WHAT IS BEING ASKED: Please repeat the records, word for word and without gaps.

----------------------------------------

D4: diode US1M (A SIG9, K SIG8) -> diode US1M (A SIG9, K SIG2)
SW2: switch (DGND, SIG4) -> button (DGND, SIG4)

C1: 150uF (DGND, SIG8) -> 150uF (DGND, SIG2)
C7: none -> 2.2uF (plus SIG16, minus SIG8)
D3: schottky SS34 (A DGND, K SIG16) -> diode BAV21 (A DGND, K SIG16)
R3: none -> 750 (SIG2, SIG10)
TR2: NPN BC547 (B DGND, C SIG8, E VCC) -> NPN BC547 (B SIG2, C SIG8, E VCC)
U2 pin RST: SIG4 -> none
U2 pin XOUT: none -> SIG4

----------------------------------------

EXERCISE RESPONSE:
D4: diode US1M (A SIG9, K SIG8) -> diode US1M (A SIG9, K SIG2)
SW2: switch (DGND, SIG4) -> button (DGND, SIG4)

C1: 150uF (DGND, SIG8) -> 150uF (DGND, SIG2)
C7: none -> 2.2uF (plus SIG16, minus SIG8)
D3: schottky SS34 (A DGND, K SIG16) -> diode BAV21 (A DGND, K SIG16)
R3: none -> 750 (SIG2, SIG10)
TR2: NPN BC547 (B DGND, C SIG8, E VCC) -> NPN BC547 (B SIG2, C SIG8, E VCC)
U2 pin RST: SIG4 -> none
U2 pin XOUT: none -> SIG4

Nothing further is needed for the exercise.